- Directions for this task
Rewrite the items from the line containing "Which is in" through the line containing "Correct, matte yellow", changing every "matte black suit" to "dark wool suit" and leaving everything else as it is.

- Excerpted records
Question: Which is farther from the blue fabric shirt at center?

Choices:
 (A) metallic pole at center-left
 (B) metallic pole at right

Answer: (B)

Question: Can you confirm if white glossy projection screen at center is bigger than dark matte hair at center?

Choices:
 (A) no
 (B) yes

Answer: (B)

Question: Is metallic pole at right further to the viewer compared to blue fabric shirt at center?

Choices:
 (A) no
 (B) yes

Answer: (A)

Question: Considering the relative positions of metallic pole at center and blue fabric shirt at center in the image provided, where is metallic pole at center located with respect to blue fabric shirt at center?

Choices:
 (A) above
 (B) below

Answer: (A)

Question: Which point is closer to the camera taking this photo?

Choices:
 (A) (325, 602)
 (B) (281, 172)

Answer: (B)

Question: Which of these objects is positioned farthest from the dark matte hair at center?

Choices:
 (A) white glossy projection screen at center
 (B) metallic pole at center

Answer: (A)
---
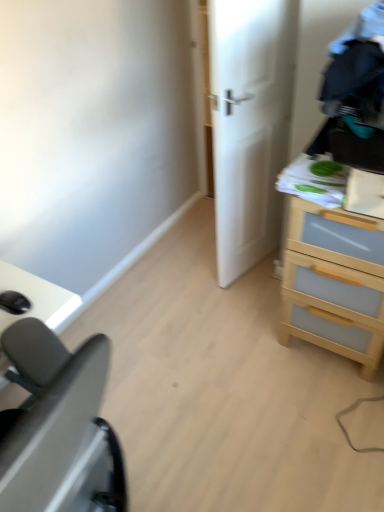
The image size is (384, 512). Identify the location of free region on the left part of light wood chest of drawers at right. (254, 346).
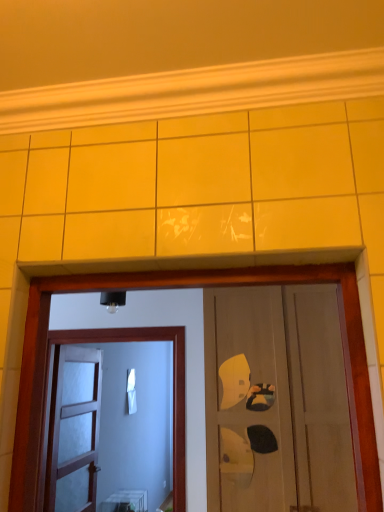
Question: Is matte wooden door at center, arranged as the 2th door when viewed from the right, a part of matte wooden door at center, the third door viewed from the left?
==
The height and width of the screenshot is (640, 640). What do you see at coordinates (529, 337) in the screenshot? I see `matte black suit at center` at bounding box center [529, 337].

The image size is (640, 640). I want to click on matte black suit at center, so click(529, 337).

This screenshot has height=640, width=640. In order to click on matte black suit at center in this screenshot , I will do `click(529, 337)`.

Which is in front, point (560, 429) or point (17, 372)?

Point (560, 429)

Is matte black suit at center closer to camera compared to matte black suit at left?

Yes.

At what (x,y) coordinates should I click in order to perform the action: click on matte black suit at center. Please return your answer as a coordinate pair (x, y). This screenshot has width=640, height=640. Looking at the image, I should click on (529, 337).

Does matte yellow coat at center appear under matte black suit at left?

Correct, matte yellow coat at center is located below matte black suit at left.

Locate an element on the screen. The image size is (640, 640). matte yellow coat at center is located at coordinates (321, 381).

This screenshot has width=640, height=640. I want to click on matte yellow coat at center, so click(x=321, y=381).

- Full solution
Which is in front, point (560, 429) or point (17, 372)?

Point (560, 429)

Is dark wool suit at center closer to camera compared to dark wool suit at left?

Yes.

At what (x,y) coordinates should I click in order to perform the action: click on dark wool suit at center. Please return your answer as a coordinate pair (x, y). This screenshot has width=640, height=640. Looking at the image, I should click on (529, 337).

Does matte yellow coat at center appear under dark wool suit at left?

Correct, matte yellow coat at center is located below dark wool suit at left.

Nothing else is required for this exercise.